# STUDY MATERIAL
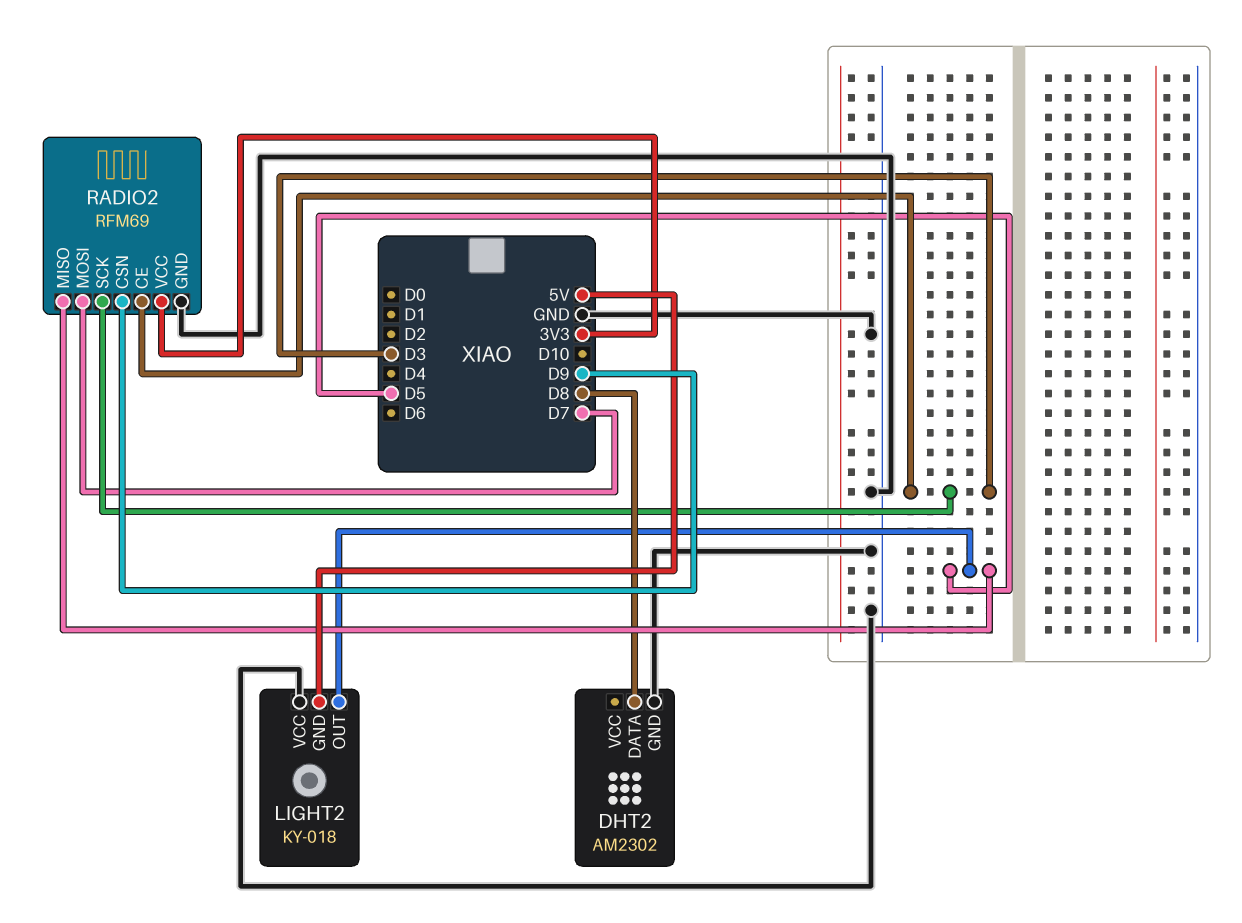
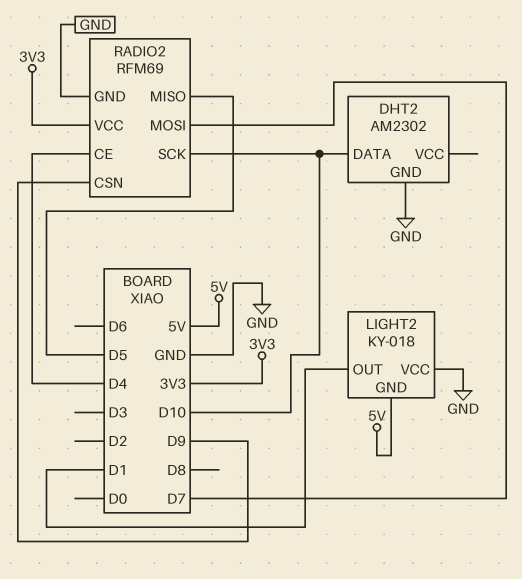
DHT2 pin DATA: D8 -> D10
LIGHT2 pin OUT: D5 -> D1
RADIO2 pin CE: D3 -> D4
RADIO2 pin SCK: D3 -> D10

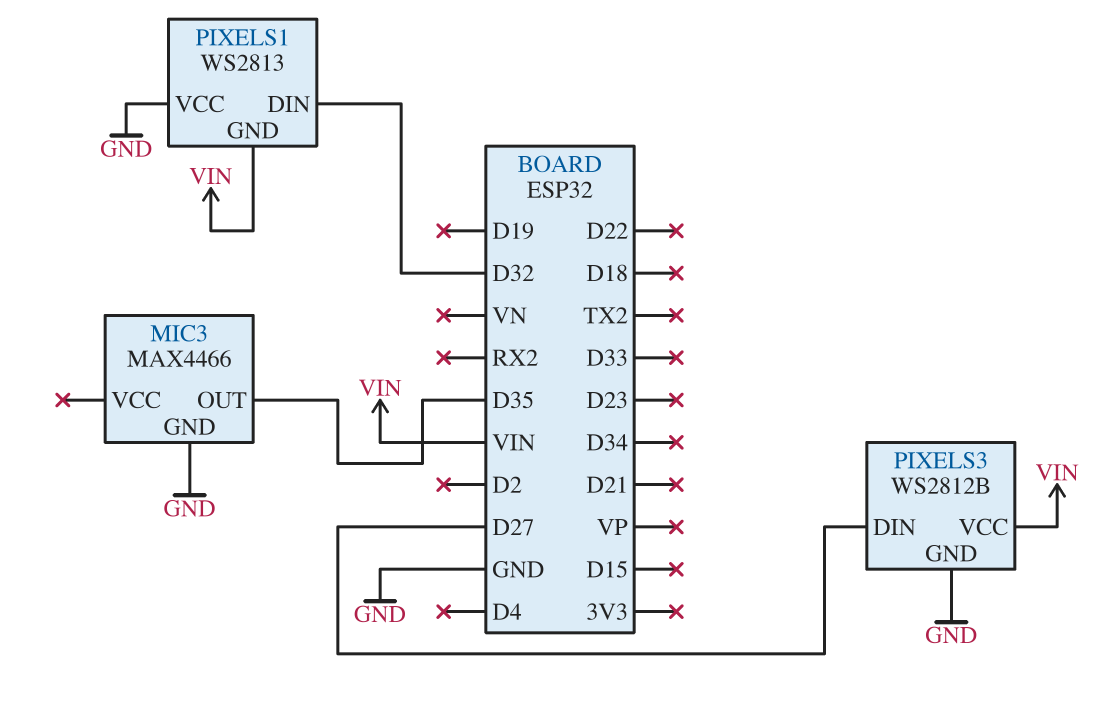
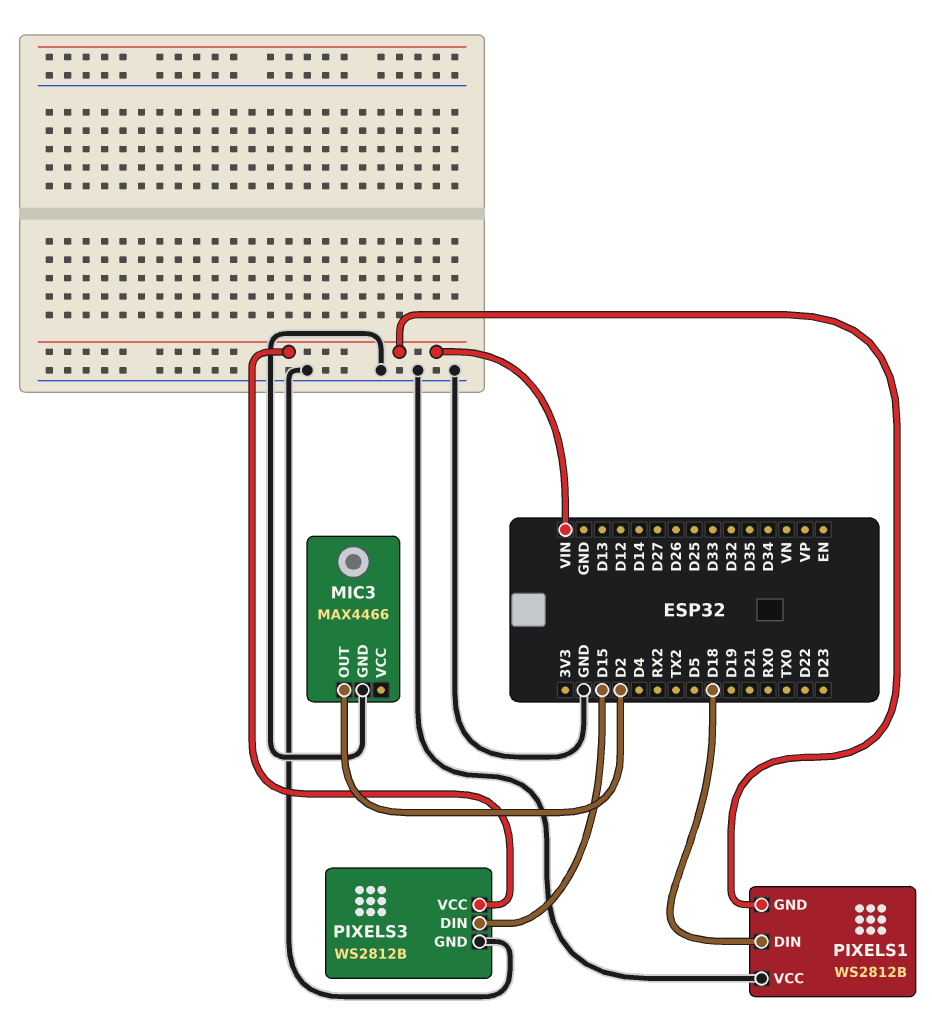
MIC3 pin OUT: D35 -> D2
PIXELS1: WS2813 -> WS2812B
PIXELS1 pin DIN: D32 -> D18
PIXELS3 pin DIN: D27 -> D15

# WORK INSTRUCTIONS
Give the listing again exactly, but omit each image.

# EXERCISE RESULT
DHT2 pin DATA: D8 -> D10
LIGHT2 pin OUT: D5 -> D1
RADIO2 pin CE: D3 -> D4
RADIO2 pin SCK: D3 -> D10

MIC3 pin OUT: D35 -> D2
PIXELS1: WS2813 -> WS2812B
PIXELS1 pin DIN: D32 -> D18
PIXELS3 pin DIN: D27 -> D15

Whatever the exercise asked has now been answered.